◆ **Exercise brief**: All of the data should be reproduced word for word, though its pictures must be omitted.

◆ **Stored records**:

--- START ---

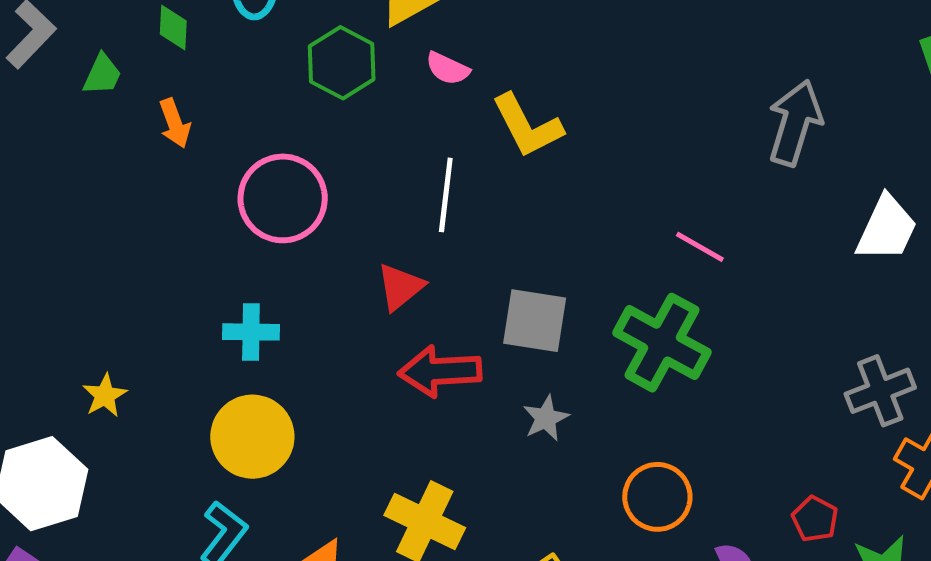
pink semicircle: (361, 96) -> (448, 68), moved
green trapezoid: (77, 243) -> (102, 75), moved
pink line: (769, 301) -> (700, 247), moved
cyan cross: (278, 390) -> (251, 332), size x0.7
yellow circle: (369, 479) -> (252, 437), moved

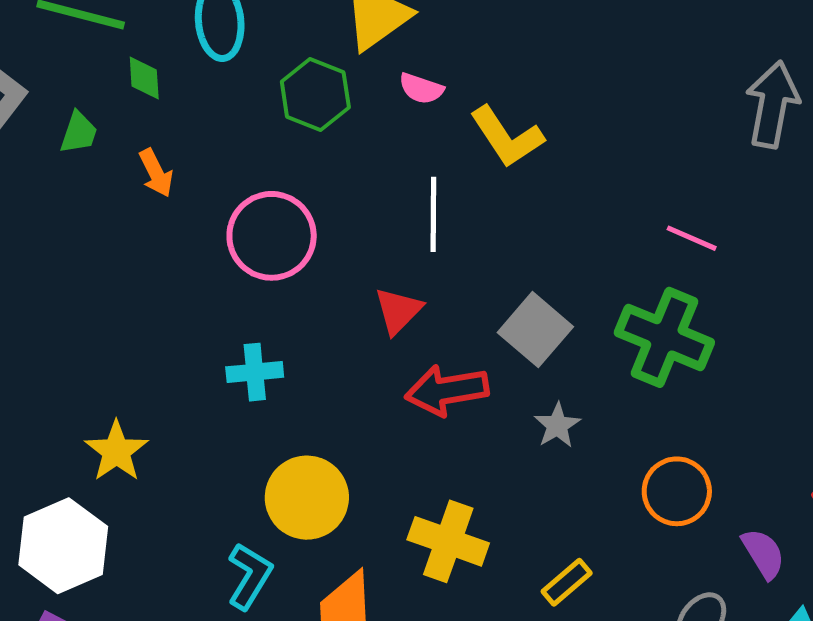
gray square: (535, 321) -> (535, 330), turned 38
yellow star: (105, 396) -> (116, 451), size x1.4
yellow circle: (252, 437) -> (307, 498), moved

--- END ---

◆ **Exercise answer**:
pink semicircle: (361, 96) -> (448, 68), moved
green trapezoid: (77, 243) -> (102, 75), moved
pink line: (769, 301) -> (700, 247), moved
cyan cross: (278, 390) -> (251, 332), size x0.7
yellow circle: (369, 479) -> (252, 437), moved

gray square: (535, 321) -> (535, 330), turned 38
yellow star: (105, 396) -> (116, 451), size x1.4
yellow circle: (252, 437) -> (307, 498), moved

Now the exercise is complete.